Records provided START

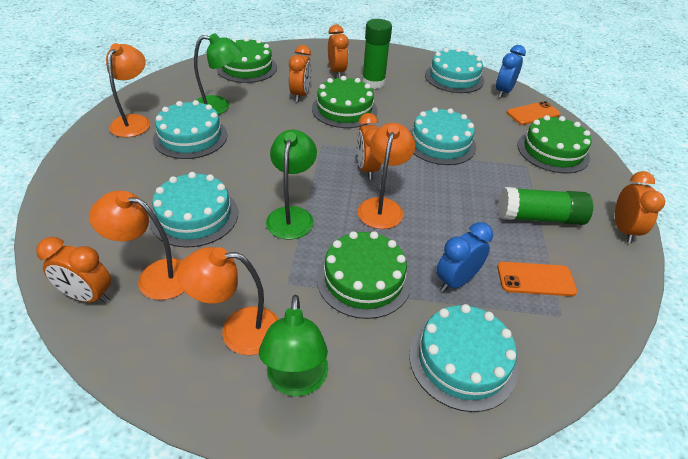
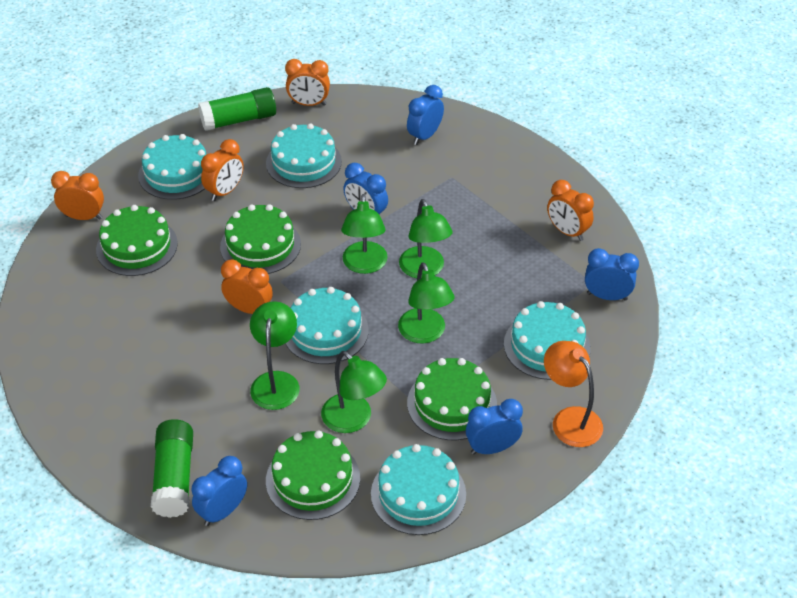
blue clock: 2 -> 5
green lamp: 3 -> 5
orange lamp: 4 -> 1
orange phone: 2 -> 0

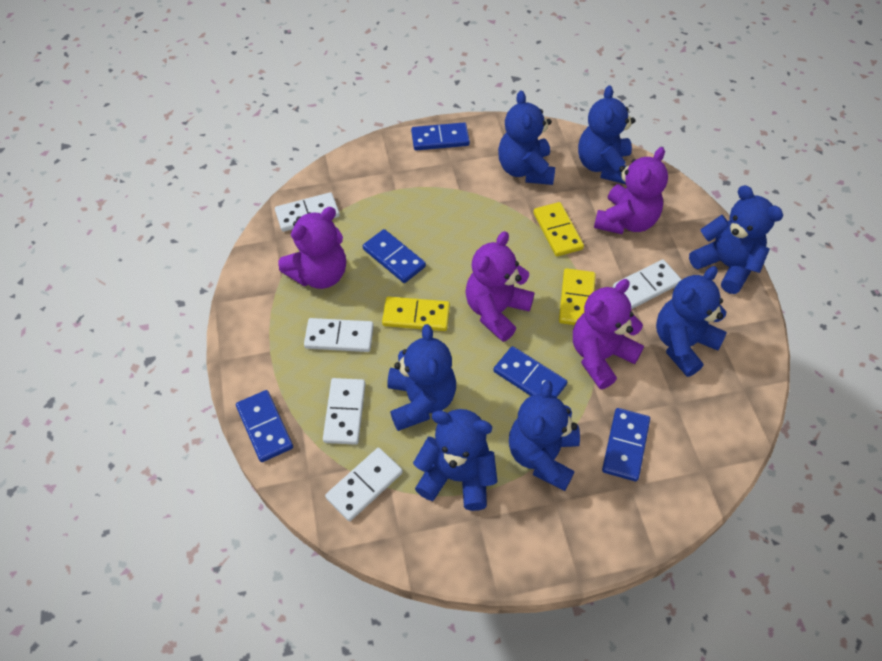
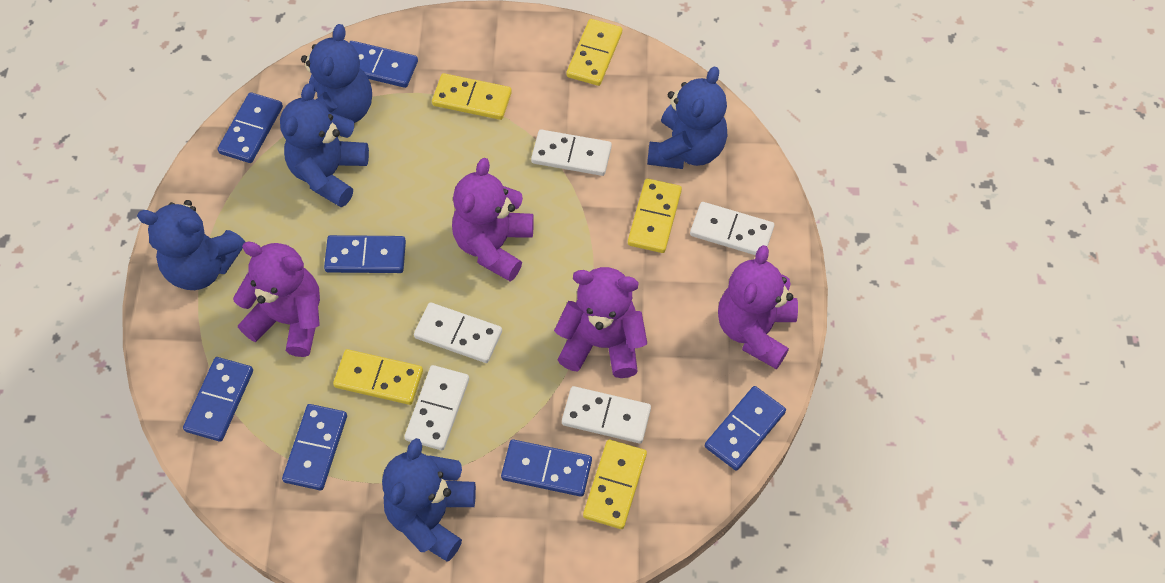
blue domino: 5 -> 7
blue teddy bear: 7 -> 5
yellow domino: 3 -> 5

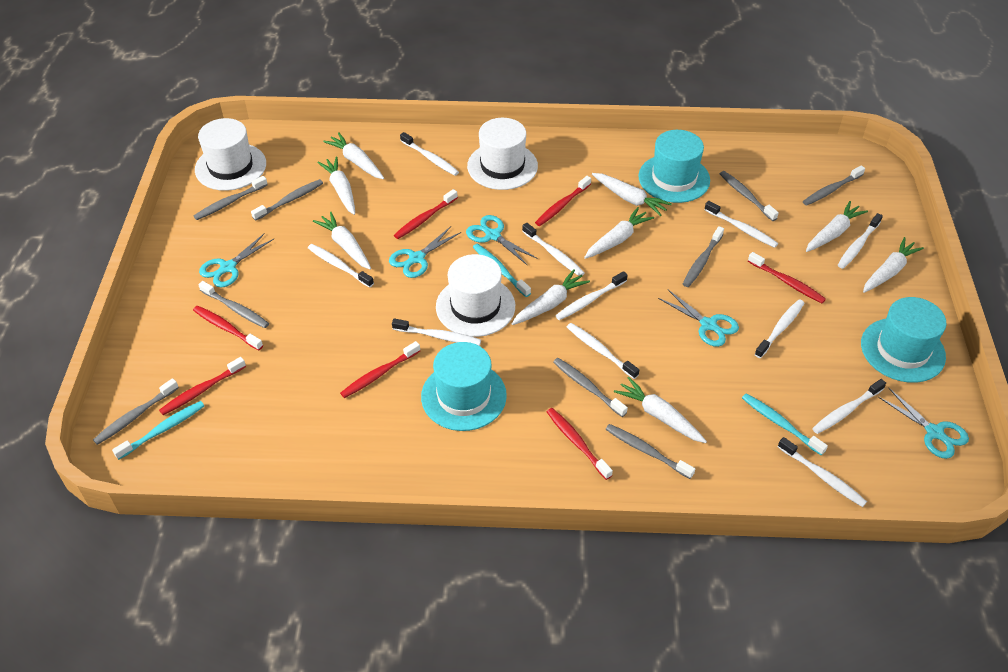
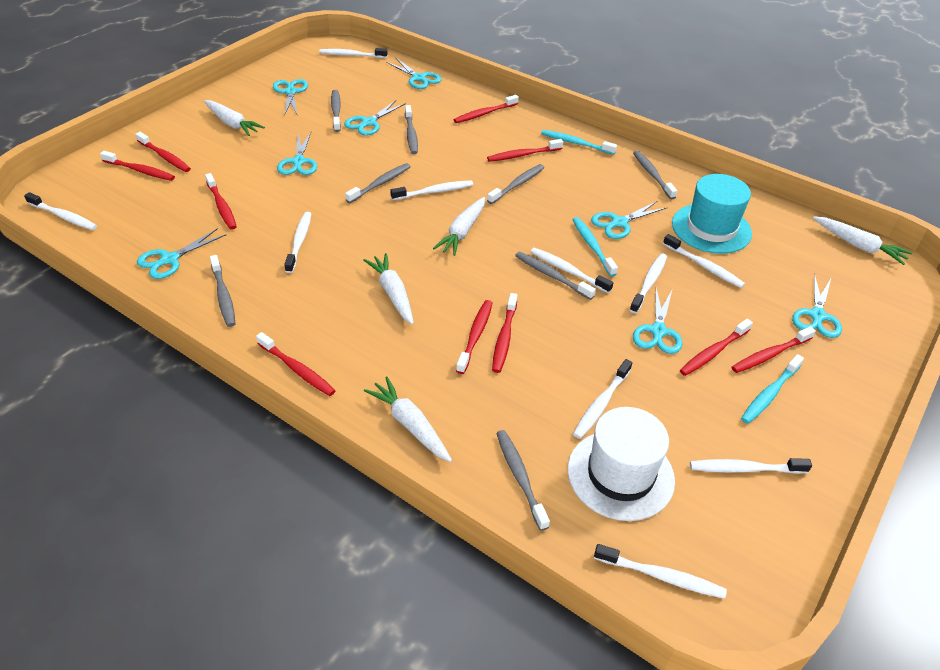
grey toothbrush: 9 -> 8
red toothbrush: 7 -> 10
turquoise hat: 3 -> 1
turquoise scissors: 5 -> 8
white carrot: 9 -> 5
white hat: 3 -> 1
white toothbrush: 11 -> 10

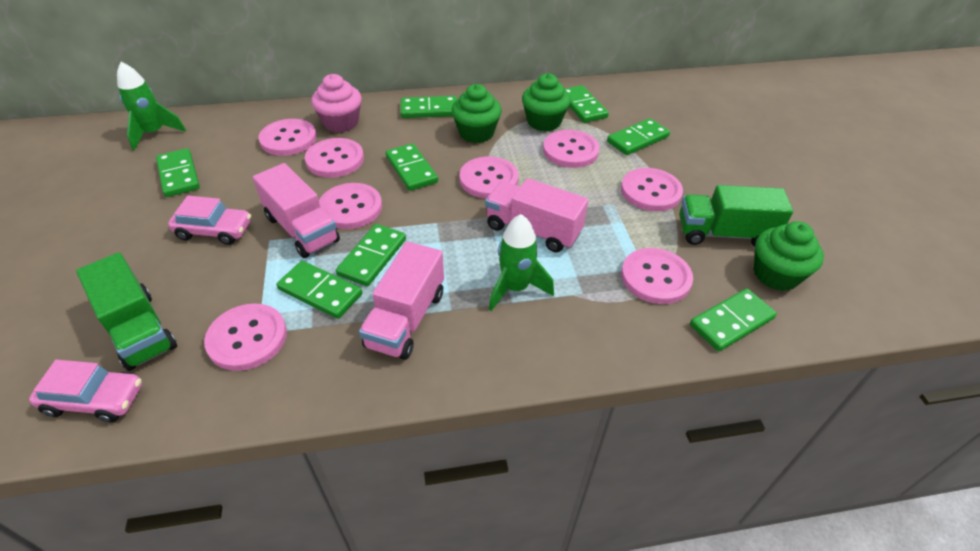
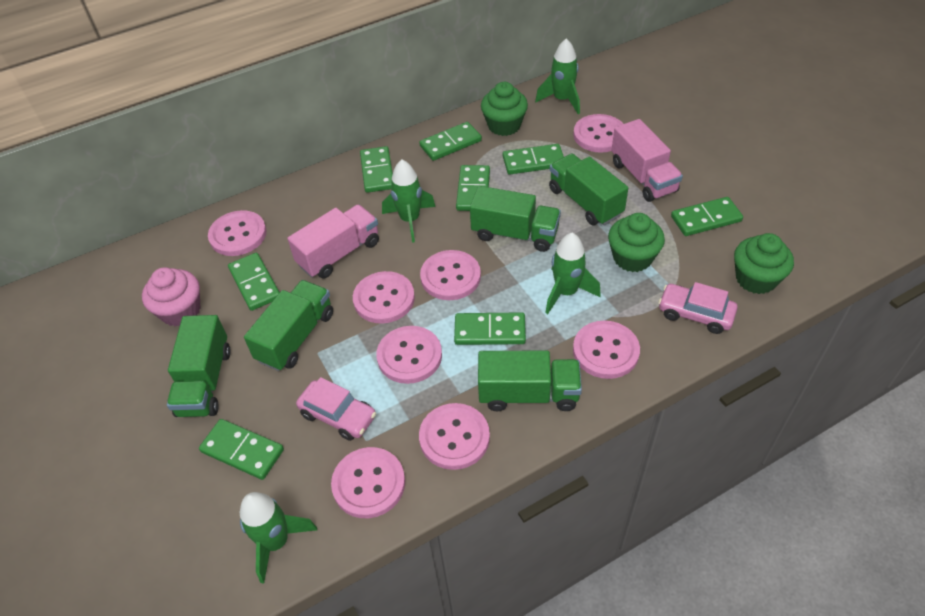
green rocket: 2 -> 4
green truck: 2 -> 5
pink truck: 3 -> 2

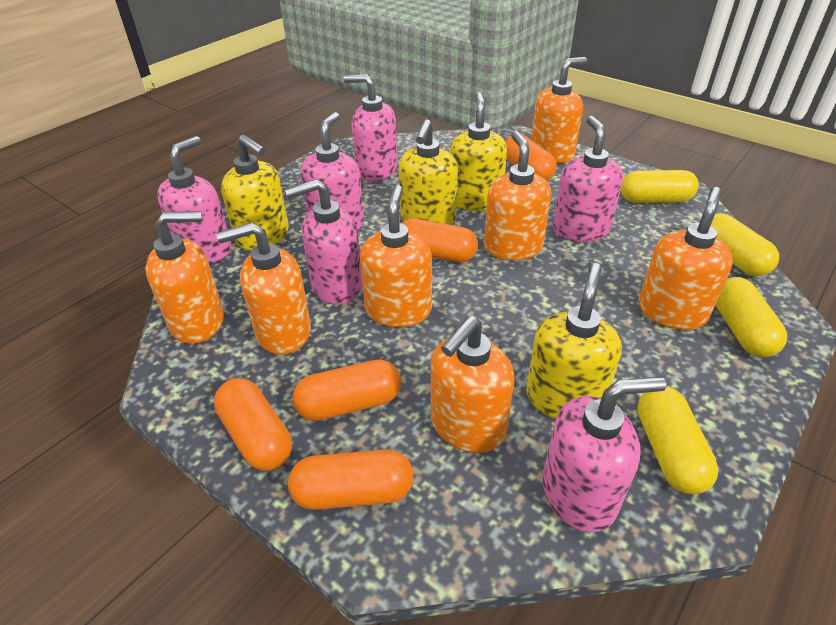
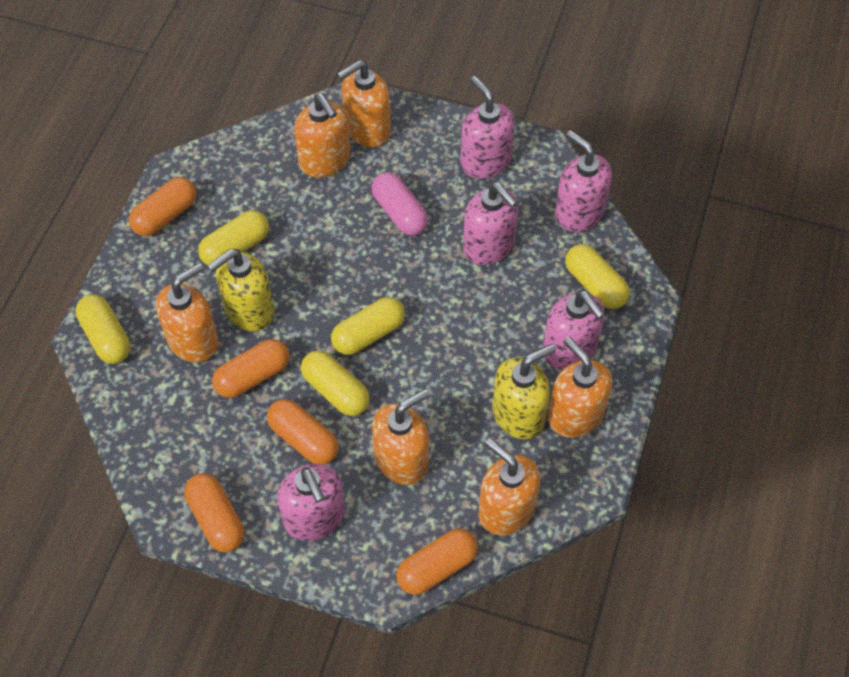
orange soap dispenser: 7 -> 6
pink capsule: 0 -> 1
pink soap dispenser: 6 -> 5
yellow capsule: 4 -> 5
yellow soap dispenser: 4 -> 2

Records provided END

=== The task ===
Reproduce word for word, with pictures dropped, only the part of the material above that opens with the line containing "red toothbrush: 7 -> 10" and closes with the line containing "pink soap dispenser: 6 -> 5".

=== Exercise output ===
red toothbrush: 7 -> 10
turquoise hat: 3 -> 1
turquoise scissors: 5 -> 8
white carrot: 9 -> 5
white hat: 3 -> 1
white toothbrush: 11 -> 10

green rocket: 2 -> 4
green truck: 2 -> 5
pink truck: 3 -> 2

orange soap dispenser: 7 -> 6
pink capsule: 0 -> 1
pink soap dispenser: 6 -> 5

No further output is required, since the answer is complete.